#### [Task description]
In the listing that follows, print every line exactly and leave the images out.

<<<<

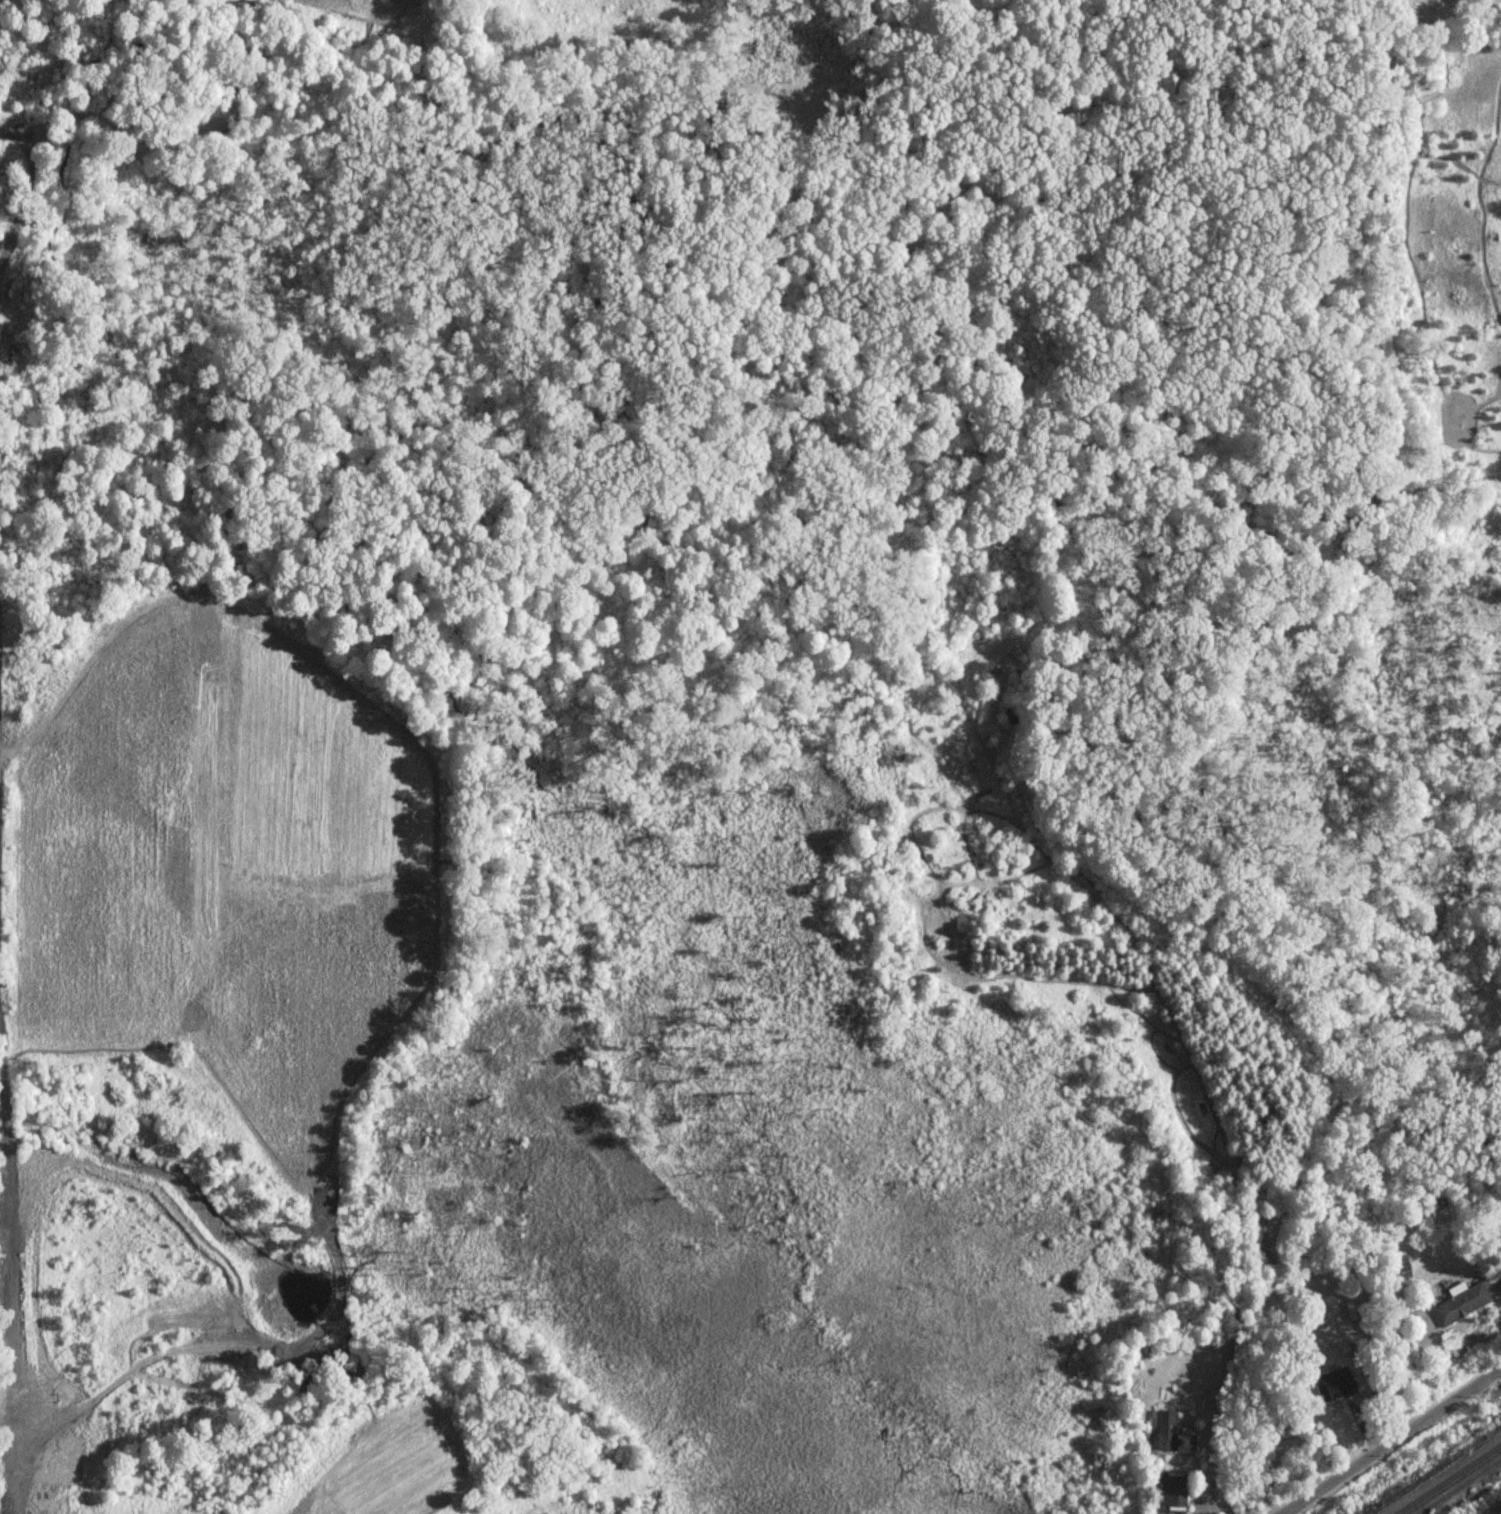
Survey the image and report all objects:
road: (17, 185)
crop: (236, 870)
building: (1403, 1269)
building: (1460, 1305)
road: (5, 1322)
building: (1336, 1385)
road: (1390, 1440)
building: (1172, 1442)
crop: (387, 1464)
railway: (1444, 1477)
building: (1174, 1492)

>>>>

#### [Response area]
Survey the image and report all objects:
road: (17, 185)
crop: (236, 870)
building: (1403, 1269)
building: (1460, 1305)
road: (5, 1322)
building: (1336, 1385)
road: (1390, 1440)
building: (1172, 1442)
crop: (387, 1464)
railway: (1444, 1477)
building: (1174, 1492)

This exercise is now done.